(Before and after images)
....................

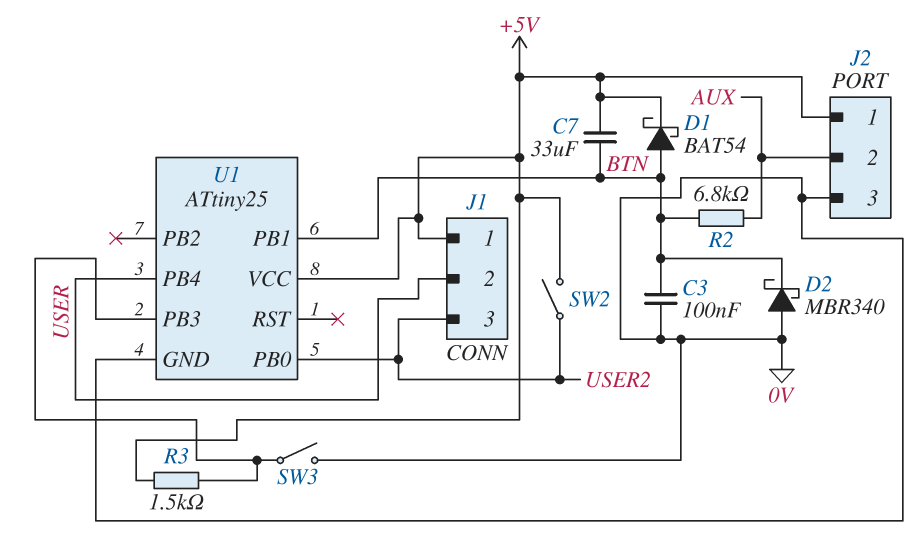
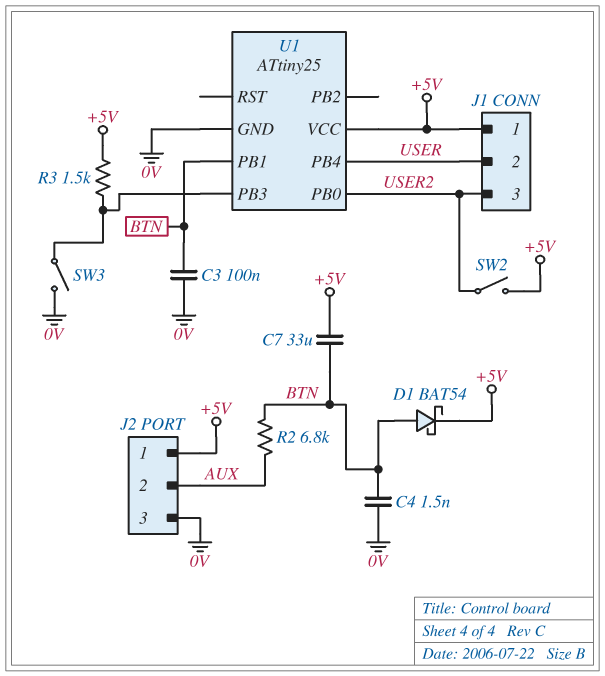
C4: none -> 1.5nF (0V, BTN)
D2: schottky MBR340 (A 0V, K BTN) -> none

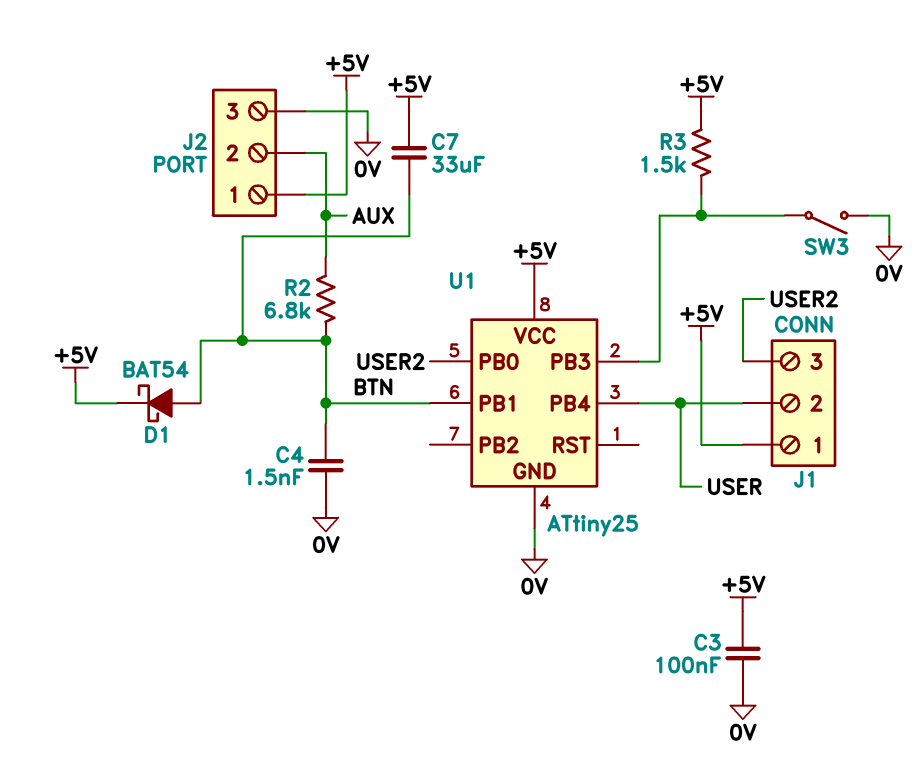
C3: 100nF (0V, BTN) -> 100nF (+5V, 0V)
SW2: switch (+5V, USER2) -> none

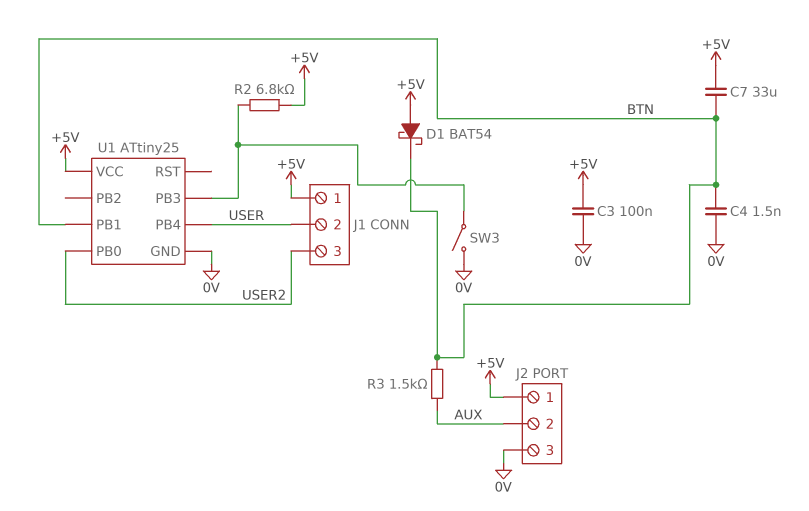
D1: schottky BAT54 (A BTN, K +5V) -> schottky BAT54 (A +5V, K BTN)
R2: 6.8k (AUX, BTN) -> 6.8k (+5V, U1/PB3)
R3: 1.5k (+5V, U1/PB3) -> 1.5k (AUX, BTN)

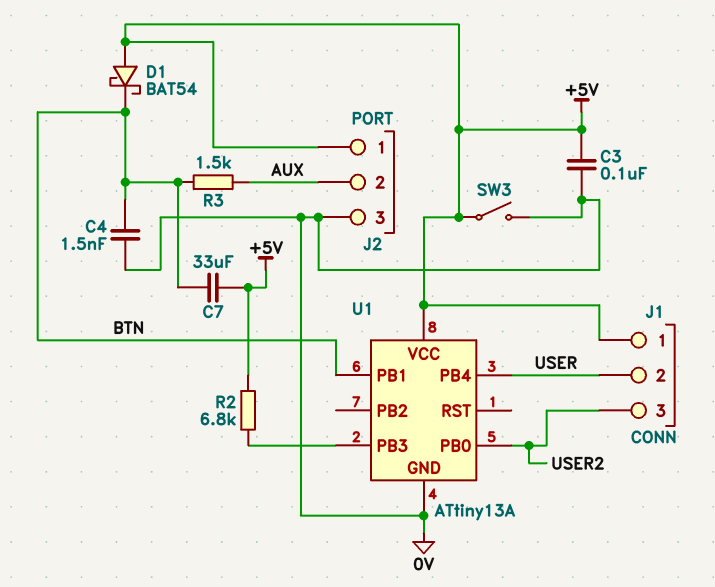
SW3: switch (0V, U1/PB3) -> switch (+5V, 0V)
U1: ATtiny25 -> ATtiny13A

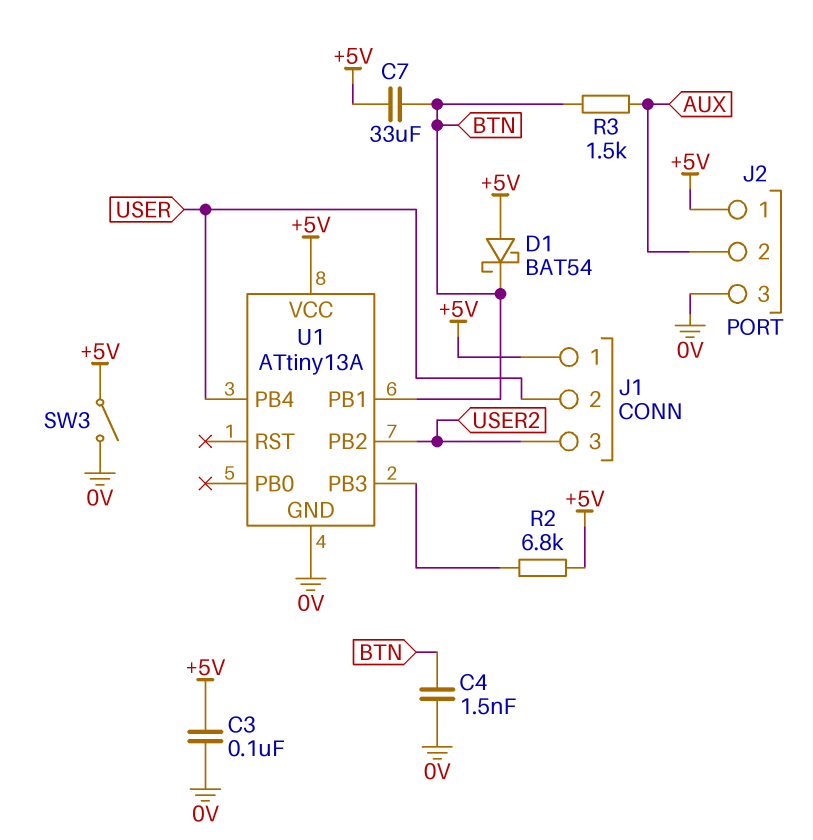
U1 pin PB0: USER2 -> none
U1 pin PB2: none -> USER2

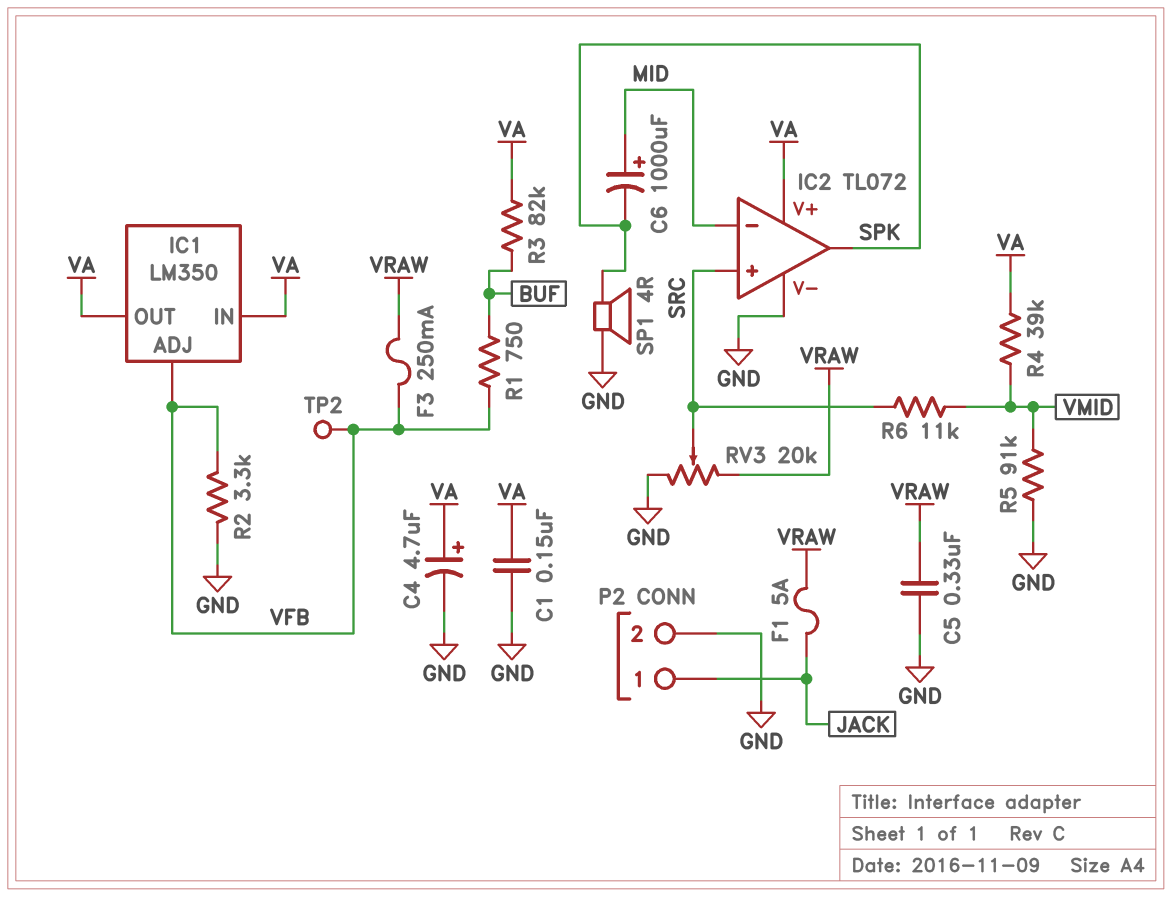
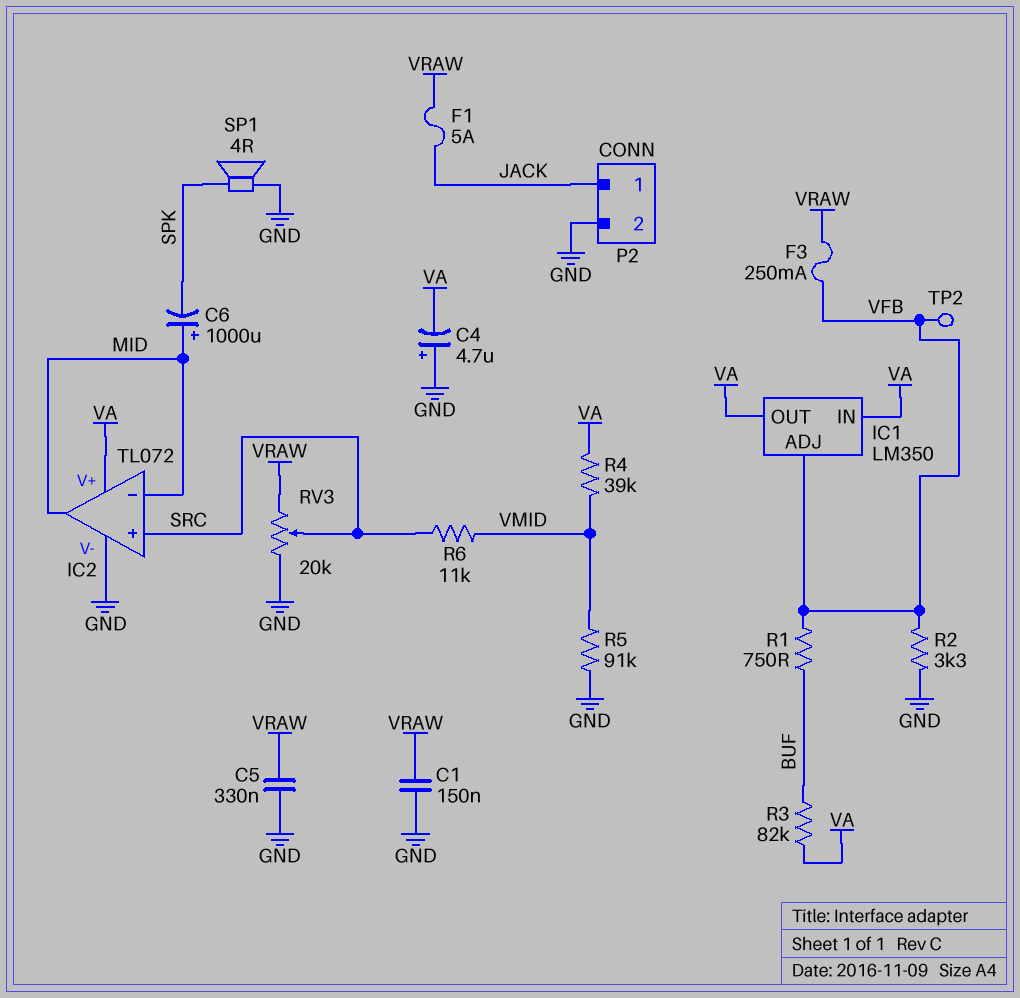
C1: 150nF (GND, VA) -> 150nF (GND, VRAW)
C4: 4.7uF (plus VA, minus GND) -> 4.7uF (plus GND, minus VA)
IC2 pin out: SPK -> MID

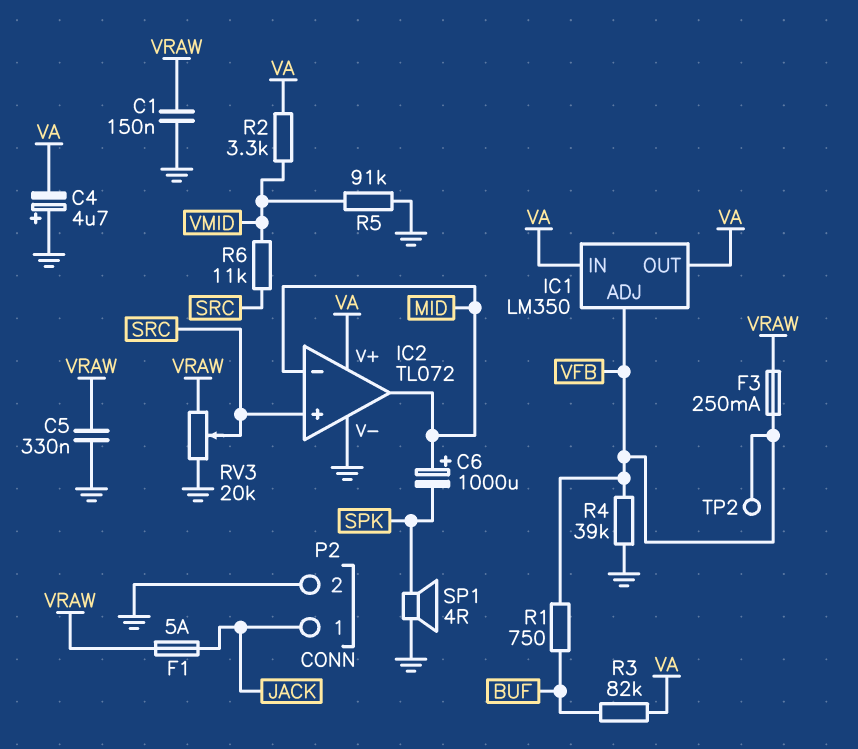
R2: 3.3k (GND, VFB) -> 3.3k (VA, VMID)
R4: 39k (VA, VMID) -> 39k (GND, VFB)

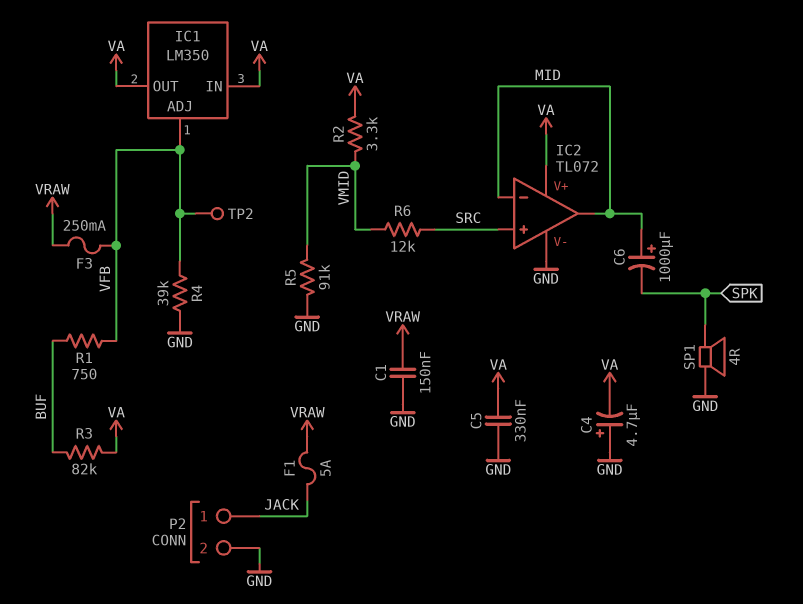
C5: 330nF (GND, VRAW) -> 330nF (GND, VA)
R6: 11k (SRC, VMID) -> 12k (SRC, VMID)
RV3: 20k (GND, VRAW, wiper SRC) -> none

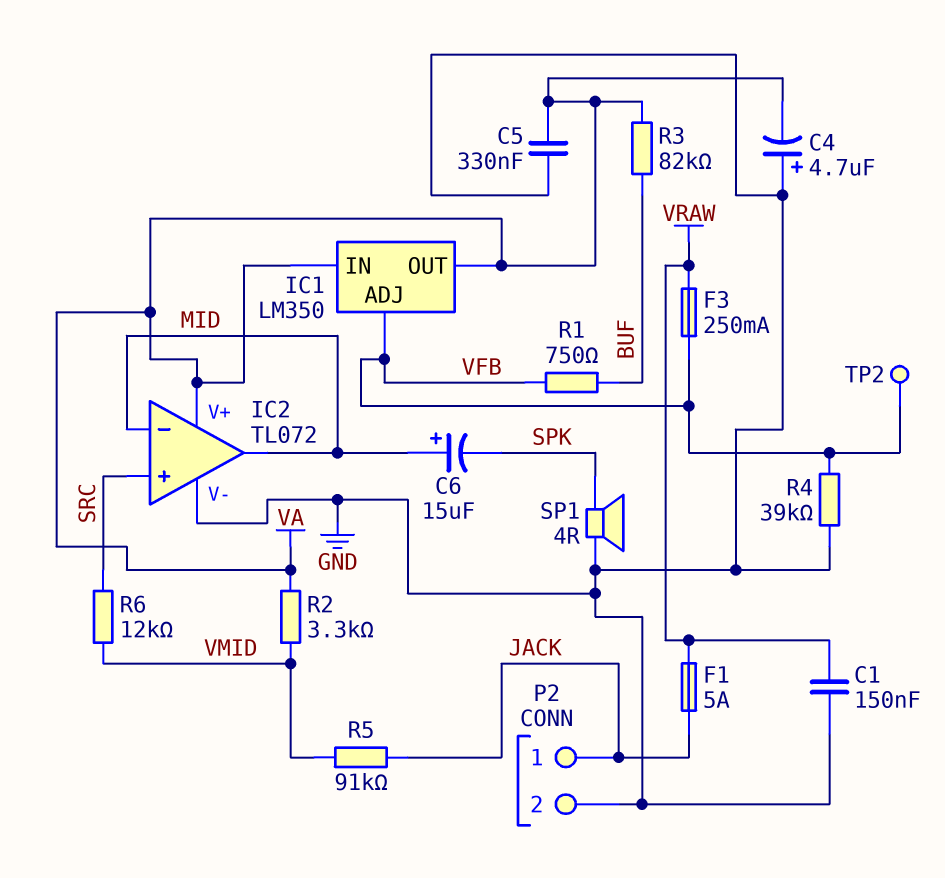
C6: 1000uF (plus MID, minus SPK) -> 15uF (plus MID, minus SPK)
R5: 91k (GND, VMID) -> 91k (JACK, VMID)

....................

## Requirement
How many lines of the entries above hold the string "VMID"? Reply with the number alone.

## Completed task
4